— Your task —
Render each line of the entries below as a numbered list, skipping blank lines. Leave the pictures out of your answer.

— Data listing —
============================================================

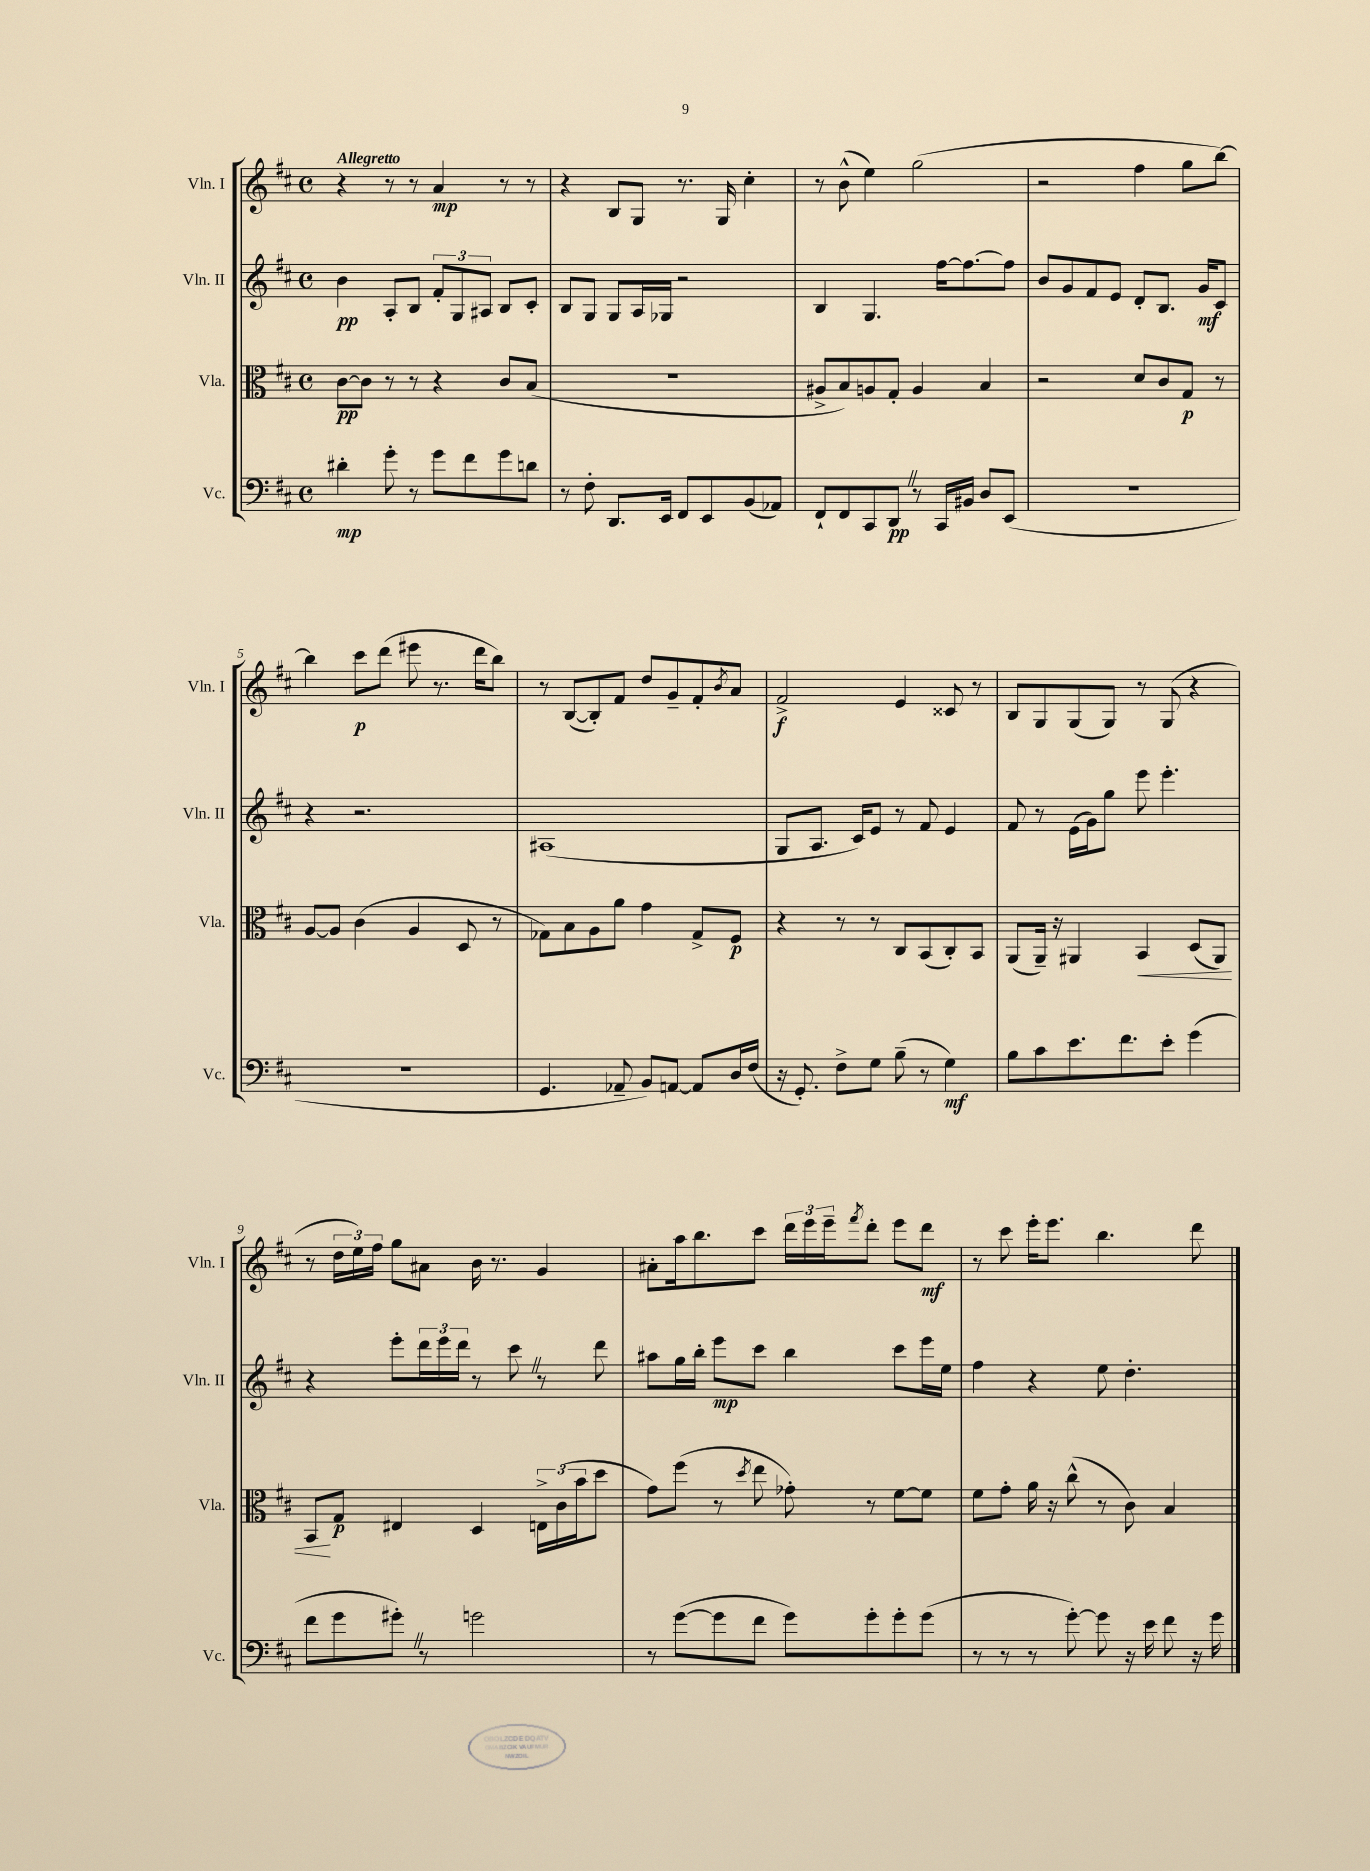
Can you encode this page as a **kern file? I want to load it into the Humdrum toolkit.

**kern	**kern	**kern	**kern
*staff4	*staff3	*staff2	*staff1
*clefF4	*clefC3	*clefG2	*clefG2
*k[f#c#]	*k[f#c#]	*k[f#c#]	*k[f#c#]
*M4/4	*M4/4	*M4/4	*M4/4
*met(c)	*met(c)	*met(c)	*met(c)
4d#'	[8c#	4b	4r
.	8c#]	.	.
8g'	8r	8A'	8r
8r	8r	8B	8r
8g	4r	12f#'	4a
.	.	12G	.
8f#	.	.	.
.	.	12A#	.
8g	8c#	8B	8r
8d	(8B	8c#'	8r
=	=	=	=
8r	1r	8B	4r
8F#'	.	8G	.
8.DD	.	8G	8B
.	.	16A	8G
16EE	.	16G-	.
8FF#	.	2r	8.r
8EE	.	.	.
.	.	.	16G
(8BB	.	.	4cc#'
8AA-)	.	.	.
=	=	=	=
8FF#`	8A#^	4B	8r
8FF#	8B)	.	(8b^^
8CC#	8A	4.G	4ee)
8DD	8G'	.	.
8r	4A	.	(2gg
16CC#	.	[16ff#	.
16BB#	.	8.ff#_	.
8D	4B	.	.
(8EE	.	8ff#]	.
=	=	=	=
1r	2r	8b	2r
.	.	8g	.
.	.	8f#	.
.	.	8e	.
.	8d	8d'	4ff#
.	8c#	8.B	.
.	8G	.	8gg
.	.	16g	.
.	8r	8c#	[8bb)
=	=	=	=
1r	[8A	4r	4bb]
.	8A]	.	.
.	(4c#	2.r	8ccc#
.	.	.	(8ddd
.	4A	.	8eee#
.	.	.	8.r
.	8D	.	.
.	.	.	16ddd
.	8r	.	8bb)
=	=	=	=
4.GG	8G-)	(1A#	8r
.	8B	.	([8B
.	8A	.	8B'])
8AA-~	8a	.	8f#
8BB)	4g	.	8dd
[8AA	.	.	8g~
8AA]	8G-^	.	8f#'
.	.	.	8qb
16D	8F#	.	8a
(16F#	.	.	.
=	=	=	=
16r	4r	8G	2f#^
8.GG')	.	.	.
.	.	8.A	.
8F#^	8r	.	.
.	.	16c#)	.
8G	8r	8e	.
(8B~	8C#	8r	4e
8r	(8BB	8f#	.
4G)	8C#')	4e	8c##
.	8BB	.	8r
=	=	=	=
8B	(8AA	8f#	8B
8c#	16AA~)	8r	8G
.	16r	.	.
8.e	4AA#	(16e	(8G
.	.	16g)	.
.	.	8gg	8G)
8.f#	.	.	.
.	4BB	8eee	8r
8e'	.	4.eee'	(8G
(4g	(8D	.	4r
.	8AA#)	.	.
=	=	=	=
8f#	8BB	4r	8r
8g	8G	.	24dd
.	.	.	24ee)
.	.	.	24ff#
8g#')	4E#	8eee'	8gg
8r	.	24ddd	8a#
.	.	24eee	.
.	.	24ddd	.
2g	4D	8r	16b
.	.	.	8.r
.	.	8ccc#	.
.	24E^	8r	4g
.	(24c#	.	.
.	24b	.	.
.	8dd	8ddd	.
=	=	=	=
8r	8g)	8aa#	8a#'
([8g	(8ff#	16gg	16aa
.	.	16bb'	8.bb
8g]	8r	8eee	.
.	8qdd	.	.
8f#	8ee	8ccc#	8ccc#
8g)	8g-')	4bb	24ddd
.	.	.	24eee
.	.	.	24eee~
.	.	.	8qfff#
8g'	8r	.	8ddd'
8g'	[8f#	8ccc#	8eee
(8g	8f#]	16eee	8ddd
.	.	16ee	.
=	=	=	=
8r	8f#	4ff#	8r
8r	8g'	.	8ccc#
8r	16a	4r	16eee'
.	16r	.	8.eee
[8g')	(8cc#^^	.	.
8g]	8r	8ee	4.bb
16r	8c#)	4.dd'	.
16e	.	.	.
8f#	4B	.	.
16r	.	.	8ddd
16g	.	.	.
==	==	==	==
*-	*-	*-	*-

============================================================

— Response below —
1. Can you encode this page as a **kern file? I want to load it into the Humdrum toolkit.
2. **kern	**kern	**kern	**kern
3. *staff4	*staff3	*staff2	*staff1
4. *clefF4	*clefC3	*clefG2	*clefG2
5. *k[f#c#]	*k[f#c#]	*k[f#c#]	*k[f#c#]
6. *M4/4	*M4/4	*M4/4	*M4/4
7. *met(c)	*met(c)	*met(c)	*met(c)
8. 4d#'	[8c#	4b	4r
9. .	8c#]	.	.
10. 8g'	8r	8A'	8r
11. 8r	8r	8B	8r
12. 8g	4r	12f#'	4a
13. .	.	12G	.
14. 8f#	.	.	.
15. .	.	12A#	.
16. 8g	8c#	8B	8r
17. 8d	(8B	8c#'	8r
18. =	=	=	=
19. 8r	1r	8B	4r
20. 8F#'	.	8G	.
21. 8.DD	.	8G	8B
22. .	.	16A	8G
23. 16EE	.	16G-	.
24. 8FF#	.	2r	8.r
25. 8EE	.	.	.
26. .	.	.	16G
27. (8BB	.	.	4cc#'
28. 8AA-)	.	.	.
29. =	=	=	=
30. 8FF#`	8A#^	4B	8r
31. 8FF#	8B)	.	(8b^^
32. 8CC#	8A	4.G	4ee)
33. 8DD	8G'	.	.
34. 8r	4A	.	(2gg
35. 16CC#	.	[16ff#	.
36. 16BB#	.	8.ff#_	.
37. 8D	4B	.	.
38. (8EE	.	8ff#]	.
39. =	=	=	=
40. 1r	2r	8b	2r
41. .	.	8g	.
42. .	.	8f#	.
43. .	.	8e	.
44. .	8d	8d'	4ff#
45. .	8c#	8.B	.
46. .	8G	.	8gg
47. .	.	16g	.
48. .	8r	8c#	[8bb)
49. =	=	=	=
50. 1r	[8A	4r	4bb]
51. .	8A]	.	.
52. .	(4c#	2.r	8ccc#
53. .	.	.	(8ddd
54. .	4A	.	8eee#
55. .	.	.	8.r
56. .	8D	.	.
57. .	.	.	16ddd
58. .	8r	.	8bb)
59. =	=	=	=
60. 4.GG	8G-)	(1A#	8r
61. .	8B	.	([8B
62. .	8A	.	8B'])
63. 8AA-~	8a	.	8f#
64. 8BB)	4g	.	8dd
65. [8AA	.	.	8g~
66. 8AA]	8G-^	.	8f#'
67. .	.	.	8qb
68. 16D	8F#	.	8a
69. (16F#	.	.	.
70. =	=	=	=
71. 16r	4r	8G	2f#^
72. 8.GG')	.	.	.
73. .	.	8.A	.
74. 8F#^	8r	.	.
75. .	.	16c#)	.
76. 8G	8r	8e	.
77. (8B~	8C#	8r	4e
78. 8r	(8BB	8f#	.
79. 4G)	8C#')	4e	8c##
80. .	8BB	.	8r
81. =	=	=	=
82. 8B	(8AA	8f#	8B
83. 8c#	16AA~)	8r	8G
84. .	16r	.	.
85. 8.e	4AA#	(16e	(8G
86. .	.	16g)	.
87. .	.	8gg	8G)
88. 8.f#	.	.	.
89. .	4BB	8eee	8r
90. 8e'	.	4.eee'	(8G
91. (4g	(8D	.	4r
92. .	8AA#)	.	.
93. =	=	=	=
94. 8f#	8BB	4r	8r
95. 8g	8G	.	24dd
96. .	.	.	24ee)
97. .	.	.	24ff#
98. 8g#')	4E#	8eee'	8gg
99. 8r	.	24ddd	8a#
100. .	.	24eee	.
101. .	.	24ddd	.
102. 2g	4D	8r	16b
103. .	.	.	8.r
104. .	.	8ccc#	.
105. .	24E^	8r	4g
106. .	(24c#	.	.
107. .	24b	.	.
108. .	8dd	8ddd	.
109. =	=	=	=
110. 8r	8g)	8aa#	8a#'
111. ([8g	(8ff#	16gg	16aa
112. .	.	16bb'	8.bb
113. 8g]	8r	8eee	.
114. .	8qdd	.	.
115. 8f#	8ee	8ccc#	8ccc#
116. 8g)	8g-')	4bb	24ddd
117. .	.	.	24eee
118. .	.	.	24eee~
119. .	.	.	8qfff#
120. 8g'	8r	.	8ddd'
121. 8g'	[8f#	8ccc#	8eee
122. (8g	8f#]	16eee	8ddd
123. .	.	16ee	.
124. =	=	=	=
125. 8r	8f#	4ff#	8r
126. 8r	8g'	.	8ccc#
127. 8r	16a	4r	16eee'
128. .	16r	.	8.eee
129. [8g')	(8cc#^^	.	.
130. 8g]	8r	8ee	4.bb
131. 16r	8c#)	4.dd'	.
132. 16e	.	.	.
133. 8f#	4B	.	.
134. 16r	.	.	8ddd
135. 16g	.	.	.
136. ==	==	==	==
137. *-	*-	*-	*-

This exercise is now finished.